## Objective
Copy out the items below, replacing each occurrence of "Ursae Minoris" with "UMi" and leaving everything else unchanged.

## Material provided
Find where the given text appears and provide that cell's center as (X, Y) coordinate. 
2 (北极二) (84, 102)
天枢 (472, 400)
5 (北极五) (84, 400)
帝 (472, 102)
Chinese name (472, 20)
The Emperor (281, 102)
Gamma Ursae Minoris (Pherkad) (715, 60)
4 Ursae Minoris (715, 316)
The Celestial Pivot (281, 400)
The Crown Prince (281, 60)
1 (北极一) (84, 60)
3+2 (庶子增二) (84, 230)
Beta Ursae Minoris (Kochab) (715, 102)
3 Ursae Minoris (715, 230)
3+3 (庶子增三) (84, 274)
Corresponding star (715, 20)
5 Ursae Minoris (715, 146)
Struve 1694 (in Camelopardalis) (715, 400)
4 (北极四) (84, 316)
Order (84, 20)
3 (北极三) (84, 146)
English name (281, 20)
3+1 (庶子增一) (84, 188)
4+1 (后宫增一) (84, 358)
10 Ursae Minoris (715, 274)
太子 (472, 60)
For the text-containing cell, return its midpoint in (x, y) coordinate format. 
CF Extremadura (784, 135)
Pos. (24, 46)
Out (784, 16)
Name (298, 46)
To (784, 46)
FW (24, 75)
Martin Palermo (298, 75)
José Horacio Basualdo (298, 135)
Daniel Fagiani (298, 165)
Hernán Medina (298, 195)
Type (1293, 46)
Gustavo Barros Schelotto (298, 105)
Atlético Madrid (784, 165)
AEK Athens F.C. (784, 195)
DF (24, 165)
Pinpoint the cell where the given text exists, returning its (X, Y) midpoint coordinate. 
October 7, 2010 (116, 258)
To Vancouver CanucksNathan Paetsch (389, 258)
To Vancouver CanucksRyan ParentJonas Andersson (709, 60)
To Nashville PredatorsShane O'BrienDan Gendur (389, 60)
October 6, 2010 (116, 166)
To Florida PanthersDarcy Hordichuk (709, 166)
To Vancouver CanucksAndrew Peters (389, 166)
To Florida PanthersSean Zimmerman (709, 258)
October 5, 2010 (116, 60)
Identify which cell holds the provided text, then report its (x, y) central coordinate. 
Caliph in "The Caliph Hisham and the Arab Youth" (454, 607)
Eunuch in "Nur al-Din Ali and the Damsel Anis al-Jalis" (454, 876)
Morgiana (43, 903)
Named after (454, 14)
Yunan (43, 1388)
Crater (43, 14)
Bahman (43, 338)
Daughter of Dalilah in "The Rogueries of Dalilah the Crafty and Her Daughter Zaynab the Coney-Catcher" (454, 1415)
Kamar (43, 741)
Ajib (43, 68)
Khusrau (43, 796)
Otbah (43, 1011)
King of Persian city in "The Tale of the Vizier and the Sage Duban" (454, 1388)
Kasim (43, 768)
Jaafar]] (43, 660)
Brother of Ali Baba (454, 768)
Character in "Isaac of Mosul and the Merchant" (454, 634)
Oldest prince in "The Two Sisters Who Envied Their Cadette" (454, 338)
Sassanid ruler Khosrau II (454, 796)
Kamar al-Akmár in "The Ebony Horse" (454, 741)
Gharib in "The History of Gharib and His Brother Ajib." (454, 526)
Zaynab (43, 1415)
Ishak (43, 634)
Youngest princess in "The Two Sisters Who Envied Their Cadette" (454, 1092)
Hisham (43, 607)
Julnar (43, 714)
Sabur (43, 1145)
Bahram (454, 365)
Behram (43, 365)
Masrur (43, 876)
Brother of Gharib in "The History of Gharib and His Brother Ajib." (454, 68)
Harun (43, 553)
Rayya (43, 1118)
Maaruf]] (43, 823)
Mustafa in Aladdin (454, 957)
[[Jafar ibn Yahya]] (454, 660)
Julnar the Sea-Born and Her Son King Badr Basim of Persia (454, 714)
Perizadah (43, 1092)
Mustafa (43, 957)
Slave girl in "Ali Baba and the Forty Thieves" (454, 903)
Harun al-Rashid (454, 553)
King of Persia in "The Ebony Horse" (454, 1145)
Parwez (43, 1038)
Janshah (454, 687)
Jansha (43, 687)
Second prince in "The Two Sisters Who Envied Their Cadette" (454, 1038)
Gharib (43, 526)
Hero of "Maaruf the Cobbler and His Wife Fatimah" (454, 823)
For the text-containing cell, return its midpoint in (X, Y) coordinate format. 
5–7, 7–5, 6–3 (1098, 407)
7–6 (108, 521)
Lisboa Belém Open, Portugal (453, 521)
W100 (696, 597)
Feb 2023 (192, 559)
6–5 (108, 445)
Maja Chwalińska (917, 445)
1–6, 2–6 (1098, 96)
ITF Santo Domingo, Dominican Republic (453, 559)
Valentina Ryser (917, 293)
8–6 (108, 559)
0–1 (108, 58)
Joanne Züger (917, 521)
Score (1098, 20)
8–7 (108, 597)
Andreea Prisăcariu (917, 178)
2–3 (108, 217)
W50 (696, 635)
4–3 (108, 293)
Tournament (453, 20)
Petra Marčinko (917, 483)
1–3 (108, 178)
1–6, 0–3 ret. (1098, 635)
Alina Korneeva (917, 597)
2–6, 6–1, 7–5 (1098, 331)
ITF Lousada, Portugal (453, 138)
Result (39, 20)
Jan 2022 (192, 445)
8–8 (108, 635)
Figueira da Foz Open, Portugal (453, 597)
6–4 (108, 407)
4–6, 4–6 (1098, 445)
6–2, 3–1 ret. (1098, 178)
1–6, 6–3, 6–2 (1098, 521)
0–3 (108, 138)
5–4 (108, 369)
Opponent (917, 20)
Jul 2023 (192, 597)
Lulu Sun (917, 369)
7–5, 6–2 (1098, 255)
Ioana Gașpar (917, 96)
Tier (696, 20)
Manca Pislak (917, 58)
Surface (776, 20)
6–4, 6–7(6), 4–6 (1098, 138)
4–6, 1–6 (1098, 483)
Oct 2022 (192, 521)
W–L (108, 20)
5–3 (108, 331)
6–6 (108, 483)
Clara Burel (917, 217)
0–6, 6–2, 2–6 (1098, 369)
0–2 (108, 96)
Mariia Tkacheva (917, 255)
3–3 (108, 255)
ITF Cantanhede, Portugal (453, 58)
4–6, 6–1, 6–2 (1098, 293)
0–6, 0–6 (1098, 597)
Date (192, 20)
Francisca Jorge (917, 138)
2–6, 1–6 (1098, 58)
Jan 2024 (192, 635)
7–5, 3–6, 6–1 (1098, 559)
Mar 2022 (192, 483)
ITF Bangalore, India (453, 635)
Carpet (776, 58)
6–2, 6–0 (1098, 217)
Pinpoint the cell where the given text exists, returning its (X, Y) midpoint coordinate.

## Exercise output
Find where the given text appears and provide that cell's center as (X, Y) coordinate. 
2 (北极二) (84, 102)
天枢 (472, 400)
5 (北极五) (84, 400)
帝 (472, 102)
Chinese name (472, 20)
The Emperor (281, 102)
Gamma UMi (Pherkad) (715, 60)
4 UMi (715, 316)
The Celestial Pivot (281, 400)
The Crown Prince (281, 60)
1 (北极一) (84, 60)
3+2 (庶子增二) (84, 230)
Beta UMi (Kochab) (715, 102)
3 UMi (715, 230)
3+3 (庶子增三) (84, 274)
Corresponding star (715, 20)
5 UMi (715, 146)
Struve 1694 (in Camelopardalis) (715, 400)
4 (北极四) (84, 316)
Order (84, 20)
3 (北极三) (84, 146)
English name (281, 20)
3+1 (庶子增一) (84, 188)
4+1 (后宫增一) (84, 358)
10 UMi (715, 274)
太子 (472, 60)
For the text-containing cell, return its midpoint in (x, y) coordinate format. 
CF Extremadura (784, 135)
Pos. (24, 46)
Out (784, 16)
Name (298, 46)
To (784, 46)
FW (24, 75)
Martin Palermo (298, 75)
José Horacio Basualdo (298, 135)
Daniel Fagiani (298, 165)
Hernán Medina (298, 195)
Type (1293, 46)
Gustavo Barros Schelotto (298, 105)
Atlético Madrid (784, 165)
AEK Athens F.C. (784, 195)
DF (24, 165)
Pinpoint the cell where the given text exists, returning its (X, Y) midpoint coordinate. 
October 7, 2010 (116, 258)
To Vancouver CanucksNathan Paetsch (389, 258)
To Vancouver CanucksRyan ParentJonas Andersson (709, 60)
To Nashville PredatorsShane O'BrienDan Gendur (389, 60)
October 6, 2010 (116, 166)
To Florida PanthersDarcy Hordichuk (709, 166)
To Vancouver CanucksAndrew Peters (389, 166)
To Florida PanthersSean Zimmerman (709, 258)
October 5, 2010 (116, 60)
Identify which cell holds the provided text, then report its (x, y) central coordinate. 
Caliph in "The Caliph Hisham and the Arab Youth" (454, 607)
Eunuch in "Nur al-Din Ali and the Damsel Anis al-Jalis" (454, 876)
Morgiana (43, 903)
Named after (454, 14)
Yunan (43, 1388)
Crater (43, 14)
Bahman (43, 338)
Daughter of Dalilah in "The Rogueries of Dalilah the Crafty and Her Daughter Zaynab the Coney-Catcher" (454, 1415)
Kamar (43, 741)
Ajib (43, 68)
Khusrau (43, 796)
Otbah (43, 1011)
King of Persian city in "The Tale of the Vizier and the Sage Duban" (454, 1388)
Kasim (43, 768)
Jaafar]] (43, 660)
Brother of Ali Baba (454, 768)
Character in "Isaac of Mosul and the Merchant" (454, 634)
Oldest prince in "The Two Sisters Who Envied Their Cadette" (454, 338)
Sassanid ruler Khosrau II (454, 796)
Kamar al-Akmár in "The Ebony Horse" (454, 741)
Gharib in "The History of Gharib and His Brother Ajib." (454, 526)
Zaynab (43, 1415)
Ishak (43, 634)
Youngest princess in "The Two Sisters Who Envied Their Cadette" (454, 1092)
Hisham (43, 607)
Julnar (43, 714)
Sabur (43, 1145)
Bahram (454, 365)
Behram (43, 365)
Masrur (43, 876)
Brother of Gharib in "The History of Gharib and His Brother Ajib." (454, 68)
Harun (43, 553)
Rayya (43, 1118)
Maaruf]] (43, 823)
Mustafa in Aladdin (454, 957)
[[Jafar ibn Yahya]] (454, 660)
Julnar the Sea-Born and Her Son King Badr Basim of Persia (454, 714)
Perizadah (43, 1092)
Mustafa (43, 957)
Slave girl in "Ali Baba and the Forty Thieves" (454, 903)
Harun al-Rashid (454, 553)
King of Persia in "The Ebony Horse" (454, 1145)
Parwez (43, 1038)
Janshah (454, 687)
Jansha (43, 687)
Second prince in "The Two Sisters Who Envied Their Cadette" (454, 1038)
Gharib (43, 526)
Hero of "Maaruf the Cobbler and His Wife Fatimah" (454, 823)
For the text-containing cell, return its midpoint in (X, Y) coordinate format. 
5–7, 7–5, 6–3 (1098, 407)
7–6 (108, 521)
Lisboa Belém Open, Portugal (453, 521)
W100 (696, 597)
Feb 2023 (192, 559)
6–5 (108, 445)
Maja Chwalińska (917, 445)
1–6, 2–6 (1098, 96)
ITF Santo Domingo, Dominican Republic (453, 559)
Valentina Ryser (917, 293)
8–6 (108, 559)
0–1 (108, 58)
Joanne Züger (917, 521)
Score (1098, 20)
8–7 (108, 597)
Andreea Prisăcariu (917, 178)
2–3 (108, 217)
W50 (696, 635)
4–3 (108, 293)
Tournament (453, 20)
Petra Marčinko (917, 483)
1–3 (108, 178)
1–6, 0–3 ret. (1098, 635)
Alina Korneeva (917, 597)
2–6, 6–1, 7–5 (1098, 331)
ITF Lousada, Portugal (453, 138)
Result (39, 20)
Jan 2022 (192, 445)
8–8 (108, 635)
Figueira da Foz Open, Portugal (453, 597)
6–4 (108, 407)
4–6, 4–6 (1098, 445)
6–2, 3–1 ret. (1098, 178)
1–6, 6–3, 6–2 (1098, 521)
0–3 (108, 138)
5–4 (108, 369)
Opponent (917, 20)
Jul 2023 (192, 597)
Lulu Sun (917, 369)
7–5, 6–2 (1098, 255)
Ioana Gașpar (917, 96)
Tier (696, 20)
Manca Pislak (917, 58)
Surface (776, 20)
6–4, 6–7(6), 4–6 (1098, 138)
4–6, 1–6 (1098, 483)
Oct 2022 (192, 521)
W–L (108, 20)
5–3 (108, 331)
6–6 (108, 483)
Clara Burel (917, 217)
0–6, 6–2, 2–6 (1098, 369)
0–2 (108, 96)
Mariia Tkacheva (917, 255)
3–3 (108, 255)
ITF Cantanhede, Portugal (453, 58)
4–6, 6–1, 6–2 (1098, 293)
0–6, 0–6 (1098, 597)
Date (192, 20)
Francisca Jorge (917, 138)
2–6, 1–6 (1098, 58)
Jan 2024 (192, 635)
7–5, 3–6, 6–1 (1098, 559)
Mar 2022 (192, 483)
ITF Bangalore, India (453, 635)
Carpet (776, 58)
6–2, 6–0 (1098, 217)
Pinpoint the cell where the given text exists, returning its (X, Y) midpoint coordinate.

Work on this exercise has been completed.